• [SHORT PROBLEM] Reproduce the following data word for word, keeping every line unchanged.

##### DATA ROWS

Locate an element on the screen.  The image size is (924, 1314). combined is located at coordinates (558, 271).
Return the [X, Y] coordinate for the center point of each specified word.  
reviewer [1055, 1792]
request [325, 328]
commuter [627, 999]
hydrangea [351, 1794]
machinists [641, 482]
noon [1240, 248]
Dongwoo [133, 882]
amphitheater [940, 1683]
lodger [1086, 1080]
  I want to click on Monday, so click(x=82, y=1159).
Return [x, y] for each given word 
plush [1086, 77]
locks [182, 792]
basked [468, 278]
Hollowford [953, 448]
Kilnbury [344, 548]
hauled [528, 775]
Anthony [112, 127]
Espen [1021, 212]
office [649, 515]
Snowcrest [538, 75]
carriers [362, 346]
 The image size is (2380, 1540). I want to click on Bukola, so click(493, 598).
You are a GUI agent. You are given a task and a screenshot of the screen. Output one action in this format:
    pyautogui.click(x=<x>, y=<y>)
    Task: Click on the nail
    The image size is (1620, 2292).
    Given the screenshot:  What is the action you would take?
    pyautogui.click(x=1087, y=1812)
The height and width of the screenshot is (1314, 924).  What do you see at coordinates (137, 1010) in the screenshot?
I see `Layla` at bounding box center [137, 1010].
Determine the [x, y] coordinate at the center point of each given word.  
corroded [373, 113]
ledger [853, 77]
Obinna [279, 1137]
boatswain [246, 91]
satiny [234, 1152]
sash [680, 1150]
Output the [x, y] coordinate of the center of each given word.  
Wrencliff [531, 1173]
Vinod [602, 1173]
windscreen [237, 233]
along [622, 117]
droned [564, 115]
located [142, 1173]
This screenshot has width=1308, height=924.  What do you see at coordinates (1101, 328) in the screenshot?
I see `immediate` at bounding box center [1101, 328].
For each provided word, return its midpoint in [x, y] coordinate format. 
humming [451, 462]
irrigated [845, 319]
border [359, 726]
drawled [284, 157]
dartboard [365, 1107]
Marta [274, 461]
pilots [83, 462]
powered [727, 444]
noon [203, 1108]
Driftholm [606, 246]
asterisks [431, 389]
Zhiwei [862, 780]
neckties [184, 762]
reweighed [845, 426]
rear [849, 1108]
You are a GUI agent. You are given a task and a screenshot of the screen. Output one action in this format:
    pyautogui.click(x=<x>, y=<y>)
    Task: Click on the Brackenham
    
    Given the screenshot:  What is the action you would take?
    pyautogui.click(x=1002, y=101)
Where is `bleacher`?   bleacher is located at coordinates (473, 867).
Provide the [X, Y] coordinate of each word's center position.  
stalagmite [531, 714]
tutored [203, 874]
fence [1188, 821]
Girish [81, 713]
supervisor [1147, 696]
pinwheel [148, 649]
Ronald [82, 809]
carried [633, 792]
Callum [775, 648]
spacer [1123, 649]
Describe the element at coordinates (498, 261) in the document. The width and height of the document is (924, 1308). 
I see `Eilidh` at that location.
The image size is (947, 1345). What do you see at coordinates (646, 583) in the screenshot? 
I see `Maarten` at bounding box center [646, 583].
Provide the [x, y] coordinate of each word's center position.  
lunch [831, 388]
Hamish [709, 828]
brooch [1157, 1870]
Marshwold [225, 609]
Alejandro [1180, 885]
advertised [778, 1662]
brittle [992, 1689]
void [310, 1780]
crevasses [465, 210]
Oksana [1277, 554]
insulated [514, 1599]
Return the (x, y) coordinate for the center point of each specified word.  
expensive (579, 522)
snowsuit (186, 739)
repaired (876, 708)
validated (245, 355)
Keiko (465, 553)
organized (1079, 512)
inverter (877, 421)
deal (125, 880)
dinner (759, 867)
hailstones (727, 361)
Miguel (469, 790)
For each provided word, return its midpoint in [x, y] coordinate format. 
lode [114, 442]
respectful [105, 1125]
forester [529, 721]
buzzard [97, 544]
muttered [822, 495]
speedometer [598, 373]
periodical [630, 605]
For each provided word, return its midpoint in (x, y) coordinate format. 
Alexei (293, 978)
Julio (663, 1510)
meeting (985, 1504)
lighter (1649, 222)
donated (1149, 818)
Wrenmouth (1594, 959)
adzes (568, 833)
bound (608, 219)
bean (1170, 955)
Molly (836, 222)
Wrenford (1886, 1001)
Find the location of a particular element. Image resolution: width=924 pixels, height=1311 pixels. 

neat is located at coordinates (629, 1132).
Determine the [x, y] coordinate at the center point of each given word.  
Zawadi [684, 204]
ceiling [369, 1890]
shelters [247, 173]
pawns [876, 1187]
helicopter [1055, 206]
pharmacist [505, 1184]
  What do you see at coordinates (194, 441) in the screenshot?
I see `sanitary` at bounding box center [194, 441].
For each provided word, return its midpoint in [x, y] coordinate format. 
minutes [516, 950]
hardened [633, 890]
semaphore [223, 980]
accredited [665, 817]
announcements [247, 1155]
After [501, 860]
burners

##########

• [SOLUTION]
Locate an element on the screen.  The image size is (924, 1314). combined is located at coordinates (558, 271).
Return the [X, Y] coordinate for the center point of each specified word.  
reviewer [1055, 1792]
request [325, 328]
commuter [627, 999]
hydrangea [351, 1794]
machinists [641, 482]
noon [1240, 248]
Dongwoo [133, 882]
amphitheater [940, 1683]
lodger [1086, 1080]
  I want to click on Monday, so click(x=82, y=1159).
Return [x, y] for each given word 
plush [1086, 77]
locks [182, 792]
basked [468, 278]
Hollowford [953, 448]
Kilnbury [344, 548]
hauled [528, 775]
Anthony [112, 127]
Espen [1021, 212]
office [649, 515]
Snowcrest [538, 75]
carriers [362, 346]
 The image size is (2380, 1540). I want to click on Bukola, so click(493, 598).
You are a GUI agent. You are given a task and a screenshot of the screen. Output one action in this format:
    pyautogui.click(x=<x>, y=<y>)
    Task: Click on the nail
    The image size is (1620, 2292).
    Given the screenshot:  What is the action you would take?
    pyautogui.click(x=1087, y=1812)
The height and width of the screenshot is (1314, 924).  What do you see at coordinates (137, 1010) in the screenshot?
I see `Layla` at bounding box center [137, 1010].
Determine the [x, y] coordinate at the center point of each given word.  
corroded [373, 113]
ledger [853, 77]
Obinna [279, 1137]
boatswain [246, 91]
satiny [234, 1152]
sash [680, 1150]
Output the [x, y] coordinate of the center of each given word.  
Wrencliff [531, 1173]
Vinod [602, 1173]
windscreen [237, 233]
along [622, 117]
droned [564, 115]
located [142, 1173]
This screenshot has width=1308, height=924.  What do you see at coordinates (1101, 328) in the screenshot?
I see `immediate` at bounding box center [1101, 328].
For each provided word, return its midpoint in [x, y] coordinate format. 
humming [451, 462]
irrigated [845, 319]
border [359, 726]
drawled [284, 157]
dartboard [365, 1107]
Marta [274, 461]
pilots [83, 462]
powered [727, 444]
noon [203, 1108]
Driftholm [606, 246]
asterisks [431, 389]
Zhiwei [862, 780]
neckties [184, 762]
reweighed [845, 426]
rear [849, 1108]
You are a GUI agent. You are given a task and a screenshot of the screen. Output one action in this format:
    pyautogui.click(x=<x>, y=<y>)
    Task: Click on the Brackenham
    
    Given the screenshot:  What is the action you would take?
    pyautogui.click(x=1002, y=101)
Where is `bleacher`?   bleacher is located at coordinates (473, 867).
Provide the [X, Y] coordinate of each word's center position.  
stalagmite [531, 714]
tutored [203, 874]
fence [1188, 821]
Girish [81, 713]
supervisor [1147, 696]
pinwheel [148, 649]
Ronald [82, 809]
carried [633, 792]
Callum [775, 648]
spacer [1123, 649]
Describe the element at coordinates (498, 261) in the document. The width and height of the document is (924, 1308). 
I see `Eilidh` at that location.
The image size is (947, 1345). What do you see at coordinates (646, 583) in the screenshot? 
I see `Maarten` at bounding box center [646, 583].
Provide the [x, y] coordinate of each word's center position.  
lunch [831, 388]
Hamish [709, 828]
brooch [1157, 1870]
Marshwold [225, 609]
Alejandro [1180, 885]
advertised [778, 1662]
brittle [992, 1689]
void [310, 1780]
crevasses [465, 210]
Oksana [1277, 554]
insulated [514, 1599]
Return the (x, y) coordinate for the center point of each specified word.  
expensive (579, 522)
snowsuit (186, 739)
repaired (876, 708)
validated (245, 355)
Keiko (465, 553)
organized (1079, 512)
inverter (877, 421)
deal (125, 880)
dinner (759, 867)
hailstones (727, 361)
Miguel (469, 790)
For each provided word, return its midpoint in [x, y] coordinate format. 
lode [114, 442]
respectful [105, 1125]
forester [529, 721]
buzzard [97, 544]
muttered [822, 495]
speedometer [598, 373]
periodical [630, 605]
For each provided word, return its midpoint in (x, y) coordinate format. 
Alexei (293, 978)
Julio (663, 1510)
meeting (985, 1504)
lighter (1649, 222)
donated (1149, 818)
Wrenmouth (1594, 959)
adzes (568, 833)
bound (608, 219)
bean (1170, 955)
Molly (836, 222)
Wrenford (1886, 1001)
Find the location of a particular element. Image resolution: width=924 pixels, height=1311 pixels. 

neat is located at coordinates (629, 1132).
Determine the [x, y] coordinate at the center point of each given word.  
Zawadi [684, 204]
ceiling [369, 1890]
shelters [247, 173]
pawns [876, 1187]
helicopter [1055, 206]
pharmacist [505, 1184]
  What do you see at coordinates (194, 441) in the screenshot?
I see `sanitary` at bounding box center [194, 441].
For each provided word, return its midpoint in [x, y] coordinate format. 
minutes [516, 950]
hardened [633, 890]
semaphore [223, 980]
accredited [665, 817]
announcements [247, 1155]
After [501, 860]
burners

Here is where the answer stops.